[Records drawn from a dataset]
──────────────────────────────
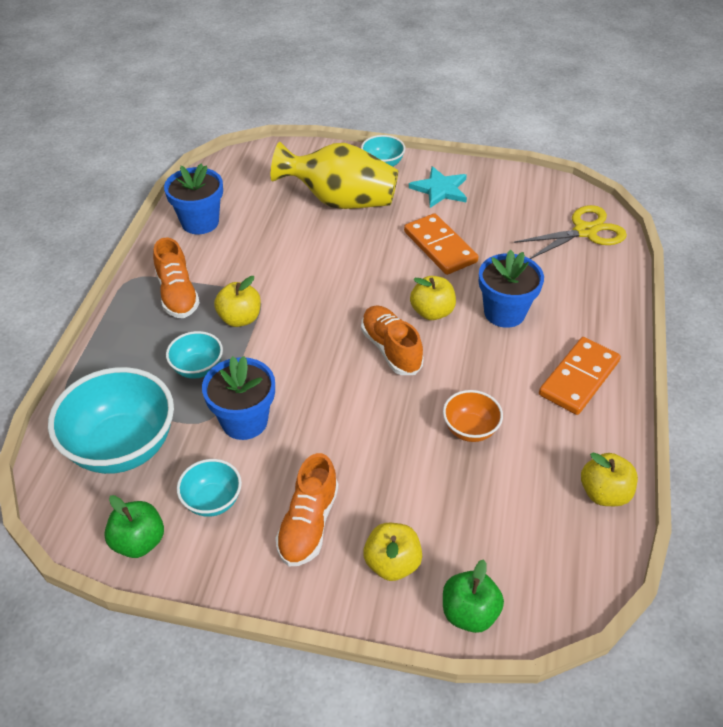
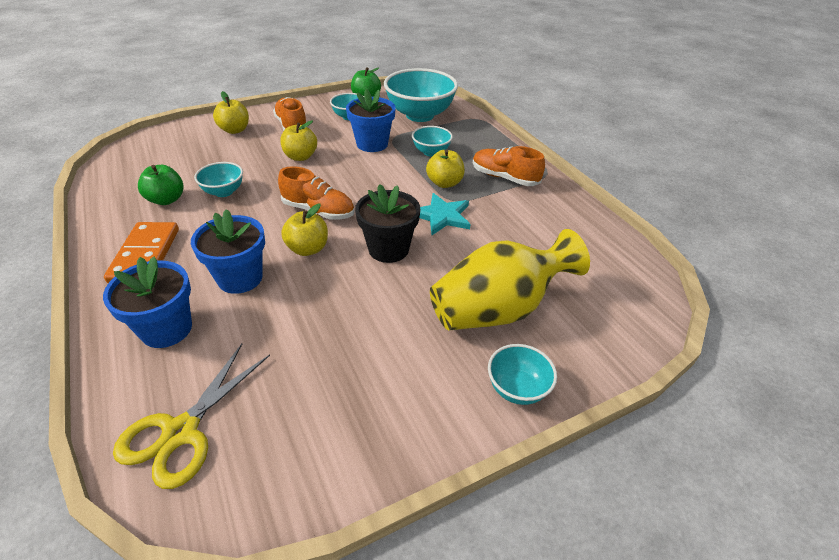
camera: 140 degrees right, 5 degrees down
(200, 222) = (575, 226): blue flower pot -> blue flower pot (166, 329)
(366, 278) = (388, 249): none -> black flower pot
(440, 189) = (414, 391): turquoise star -> turquoise star (442, 216)
(440, 247) = (350, 312): orange domino -> none
(469, 613) = (181, 130): green apple -> green apple (166, 200)
(470, 429) = (223, 192): orange bowl -> turquoise bowl
(604, 493) = (109, 197): yellow apple -> yellow apple (300, 157)

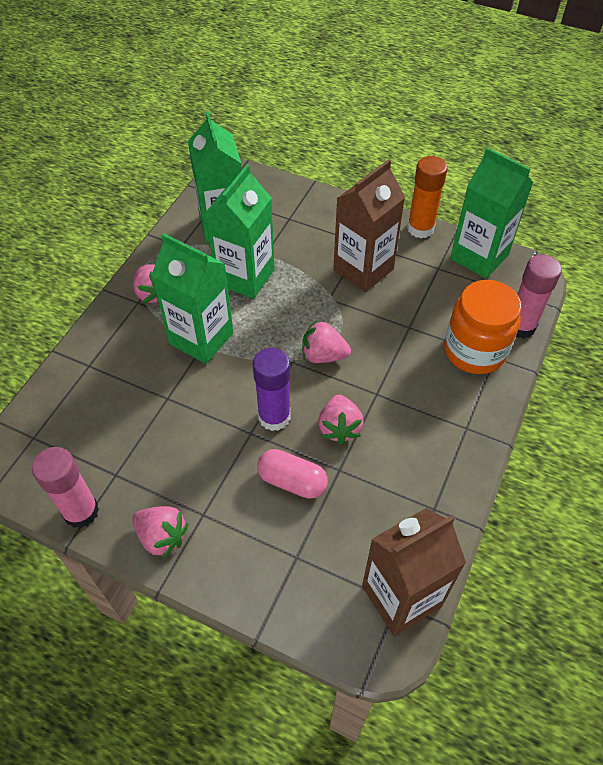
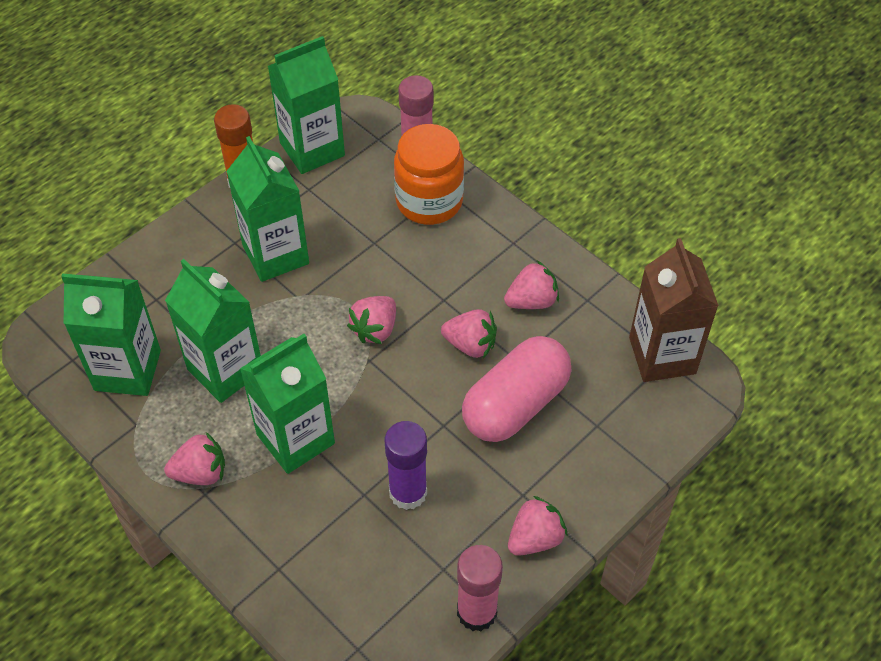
camera: 70 degrees left, 0 degrees up
(274, 417) = (433, 397): purple glue stick -> purple glue stick (408, 492)
(292, 481) = (515, 404): pink capsule -> pink capsule, size x1.68
(363, 269) = (275, 254): brown carton -> green carton
(409, 462) = (531, 301): none -> pink strawberry

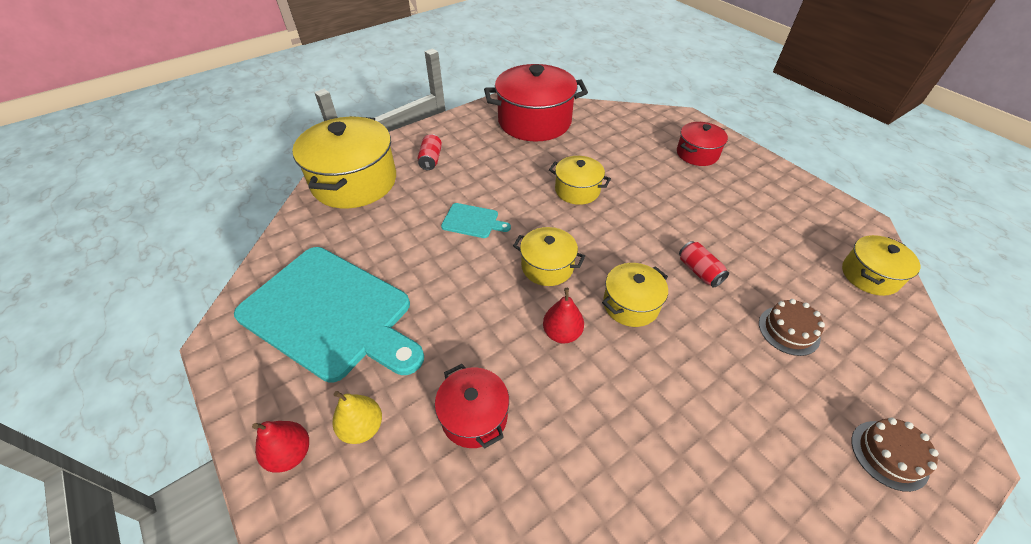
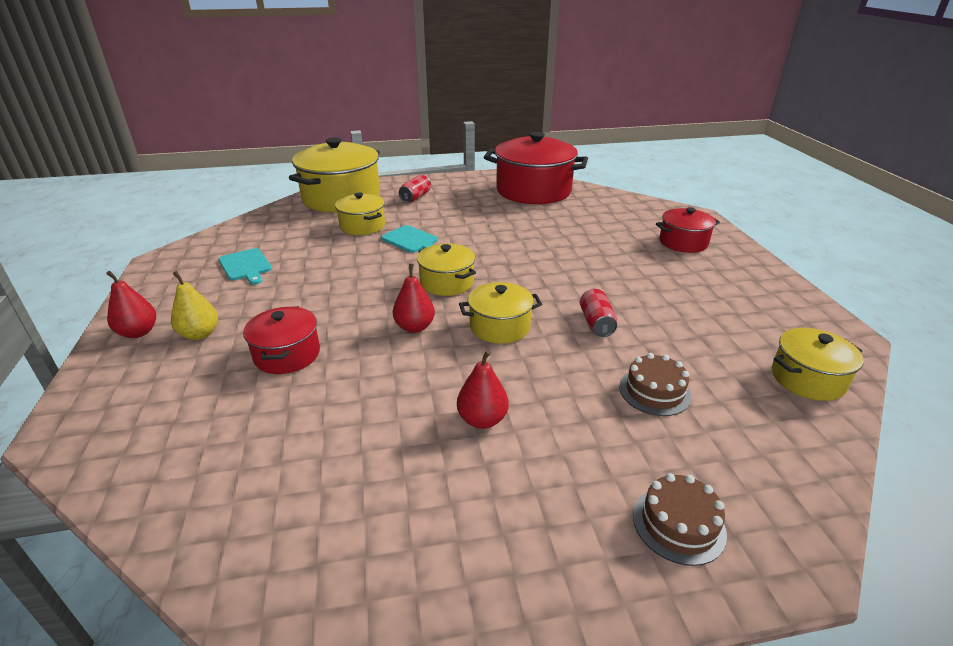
camera: 25 degrees right, 15 degrees down
(331, 313) = (246, 266): turquoise cutting board -> turquoise cutting board, size x0.40
(577, 190) = (527, 241): yellow pot -> yellow pot (362, 226)
(695, 417) = (482, 419): none -> red pear

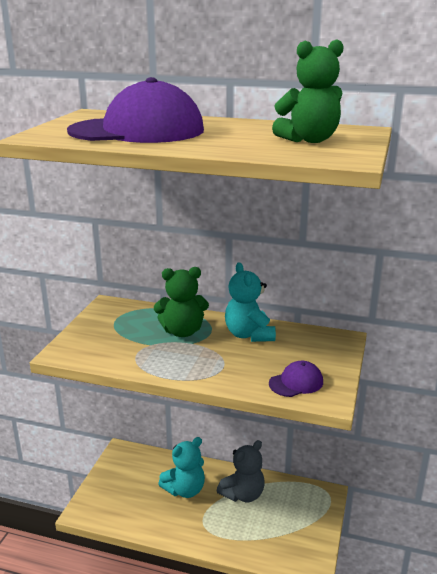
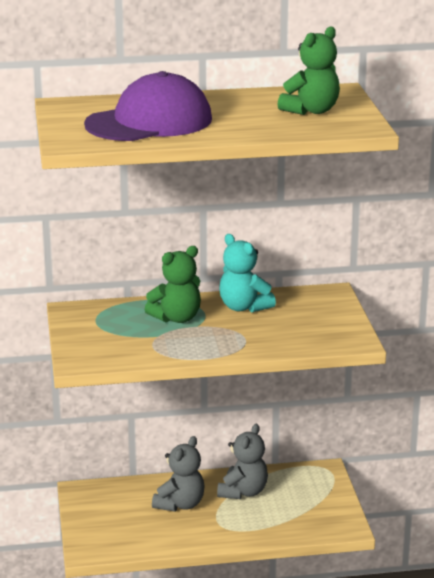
camera: 25 degrees left, 0 degrees up
(185, 490) = (180, 504): turquoise teddy bear -> grey teddy bear
(296, 382) = (320, 336): purple cap -> none

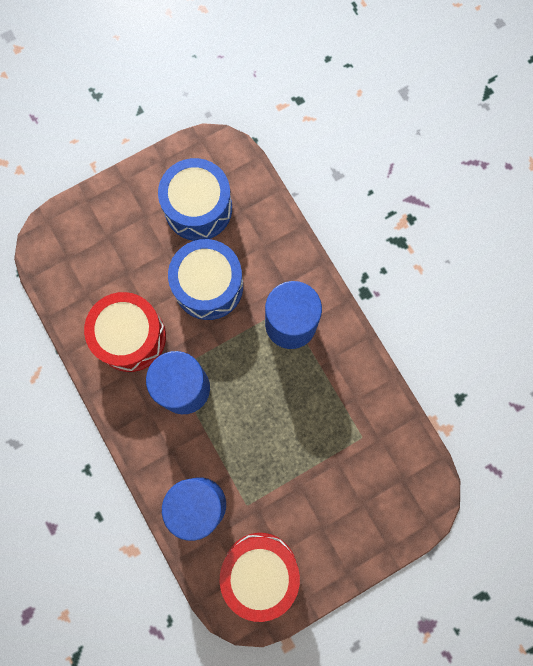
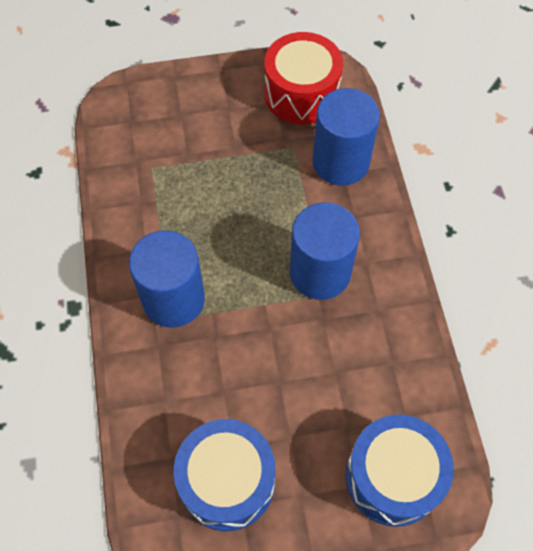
camera: 160 degrees left, 15 degrees down
(130, 337) = (364, 348): red drum -> none
(208, 286) = (251, 375): blue drum -> blue drum (393, 477)

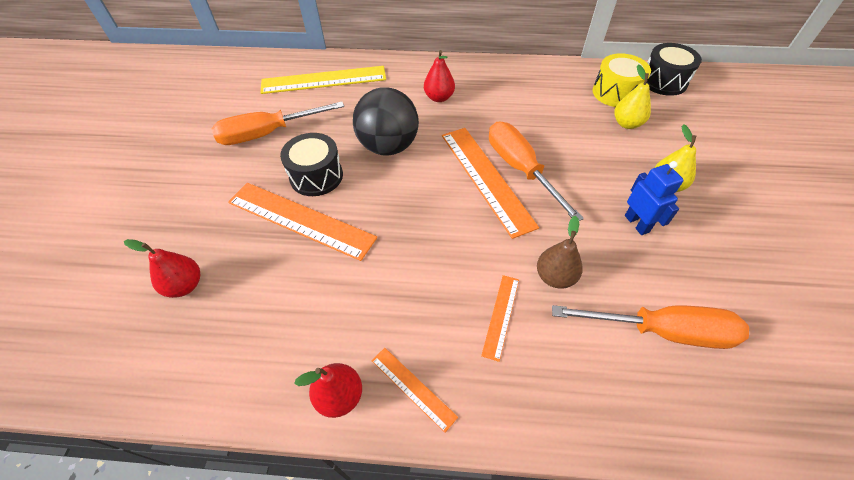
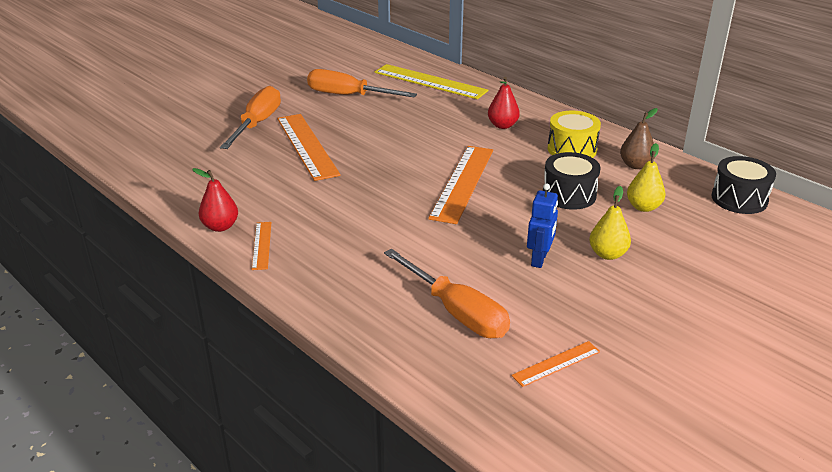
camera: 40 degrees right, 20 degrees down
(185, 285) = (206, 144): red pear -> none
(316, 176) = (347, 130): black drum -> black drum (569, 195)
(388, 146) = (419, 136): black ball -> none
(501, 316) = (360, 247): orange ruler -> orange ruler (556, 363)
(520, 169) = (498, 190): orange screwdriver -> orange screwdriver (257, 124)
(555, 277) = (426, 250): brown pear -> brown pear (635, 165)
(615, 93) = (671, 185): yellow drum -> yellow drum (572, 149)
──────────────────────────────
Exercise aim: In the entries above, find lines with "apple" and copy each.

Exercise answer:
(469, 613) = (181, 130): green apple -> green apple (166, 200)
(604, 493) = (109, 197): yellow apple -> yellow apple (300, 157)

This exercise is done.